Task instructions.
The reply to the records below should contain exactly the lines from the line with "turquoise screwdriver [289,231,392,311]" through the line with "none -> green pencil [408,203,464,272]", and nothing besides.

Source material.
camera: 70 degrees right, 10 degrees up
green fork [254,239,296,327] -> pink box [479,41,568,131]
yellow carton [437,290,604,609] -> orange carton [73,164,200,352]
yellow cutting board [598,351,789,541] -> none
...
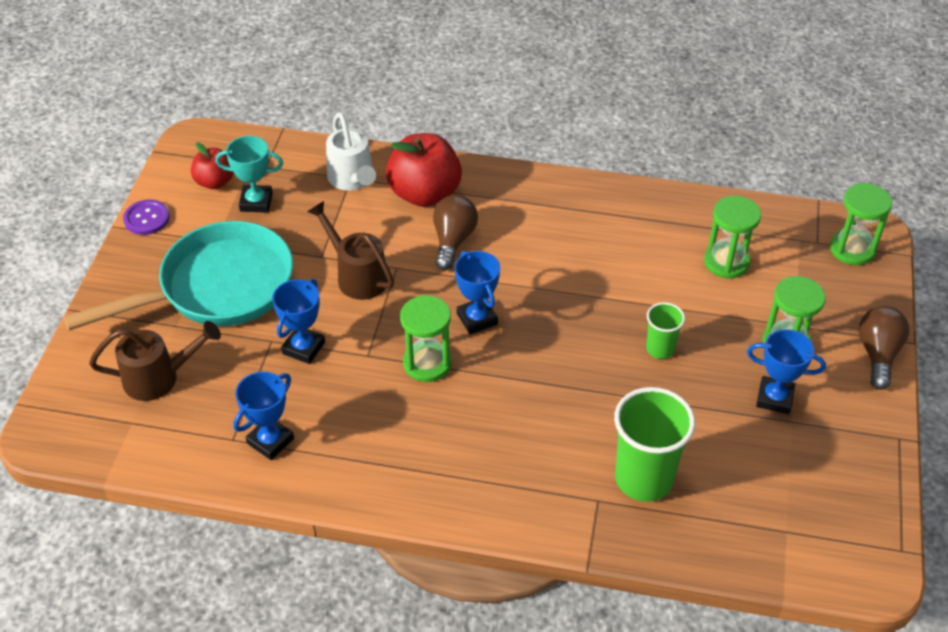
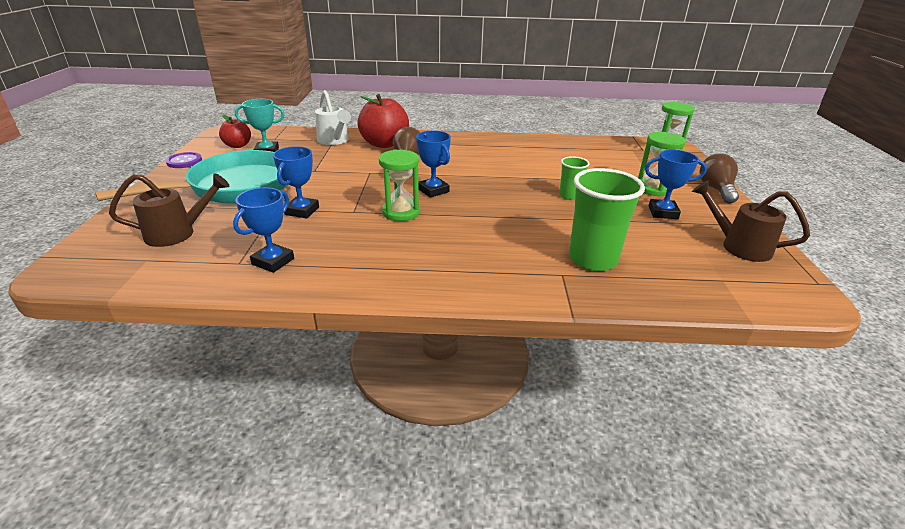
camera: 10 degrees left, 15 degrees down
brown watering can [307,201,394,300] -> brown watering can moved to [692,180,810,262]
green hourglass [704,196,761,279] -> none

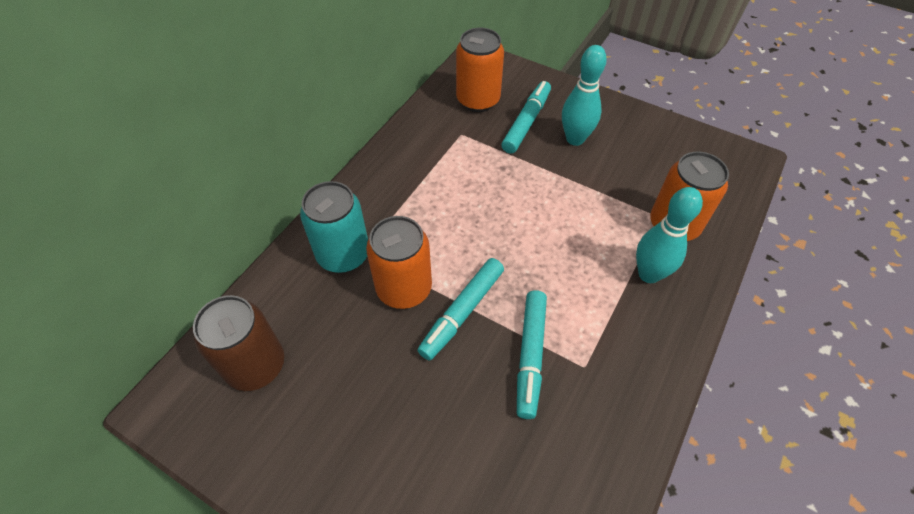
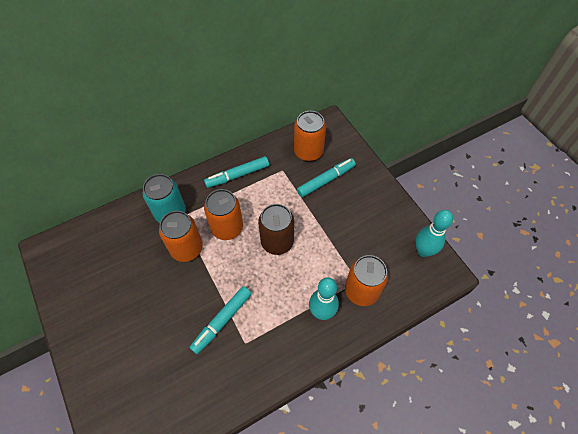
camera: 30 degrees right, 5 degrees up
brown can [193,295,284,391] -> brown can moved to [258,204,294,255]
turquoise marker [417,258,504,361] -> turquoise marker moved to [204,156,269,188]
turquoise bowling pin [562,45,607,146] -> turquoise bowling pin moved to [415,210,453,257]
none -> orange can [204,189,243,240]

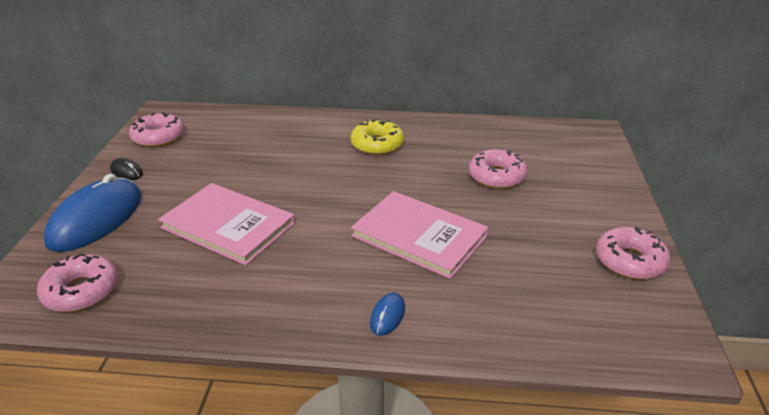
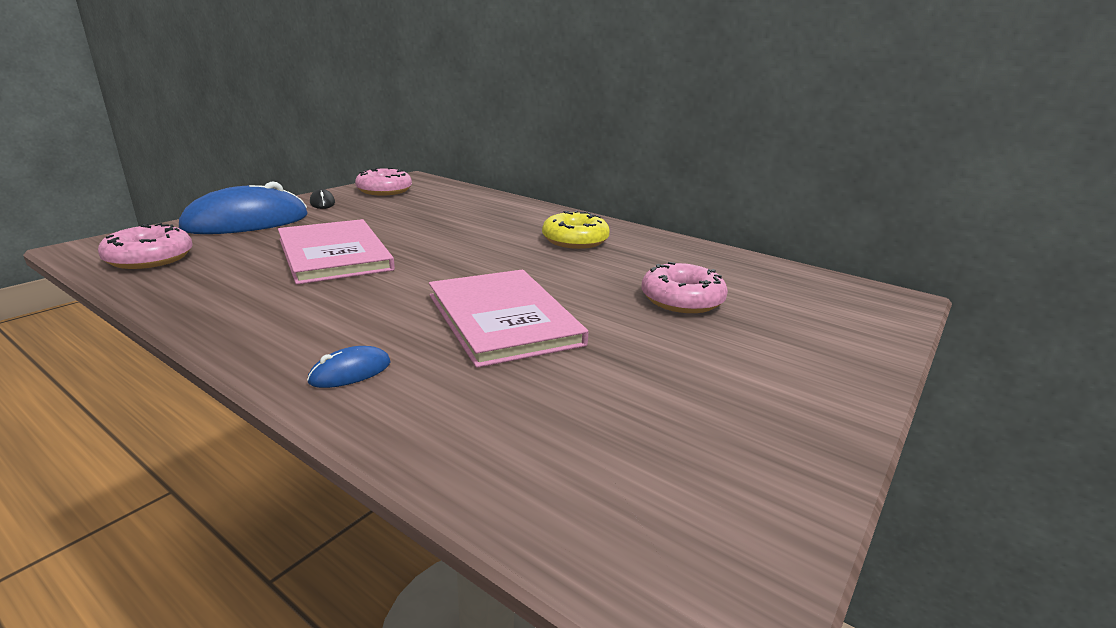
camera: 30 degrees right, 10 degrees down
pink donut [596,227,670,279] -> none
==
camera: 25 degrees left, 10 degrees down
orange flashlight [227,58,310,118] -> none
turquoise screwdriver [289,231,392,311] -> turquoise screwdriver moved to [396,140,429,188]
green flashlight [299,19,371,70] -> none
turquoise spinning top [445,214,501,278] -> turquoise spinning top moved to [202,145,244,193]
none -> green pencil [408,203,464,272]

Answer section.
turquoise screwdriver [289,231,392,311] -> turquoise screwdriver moved to [396,140,429,188]
green flashlight [299,19,371,70] -> none
turquoise spinning top [445,214,501,278] -> turquoise spinning top moved to [202,145,244,193]
none -> green pencil [408,203,464,272]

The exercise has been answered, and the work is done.